● **Required action**: Copy the data exactly; pictures stay out of the copy.
____ Dataset section
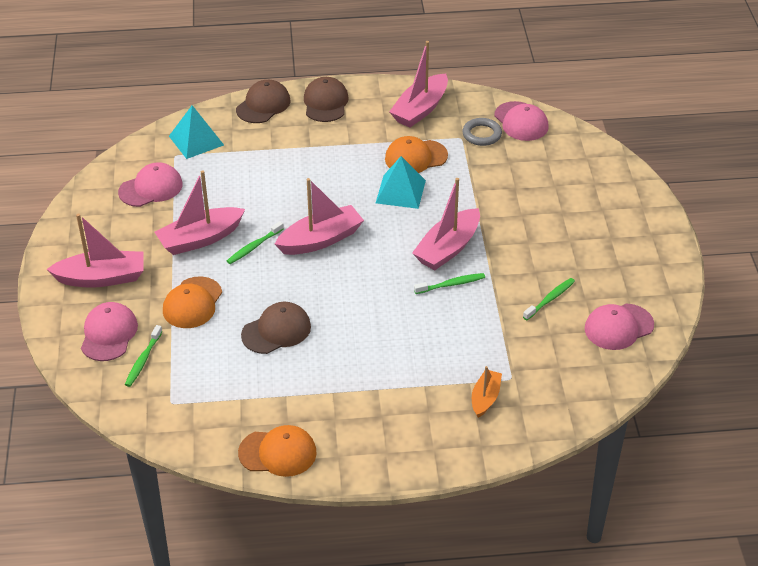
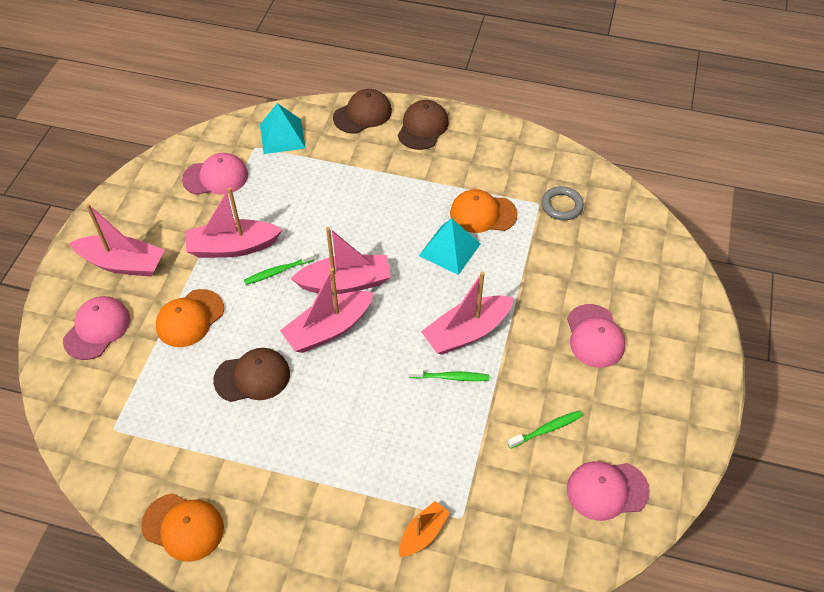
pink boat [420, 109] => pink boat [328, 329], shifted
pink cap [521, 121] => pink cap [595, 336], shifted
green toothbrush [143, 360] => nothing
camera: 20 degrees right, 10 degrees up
________
● **Exercise answer**:
pink boat [420, 109] => pink boat [328, 329], shifted
pink cap [521, 121] => pink cap [595, 336], shifted
green toothbrush [143, 360] => nothing
camera: 20 degrees right, 10 degrees up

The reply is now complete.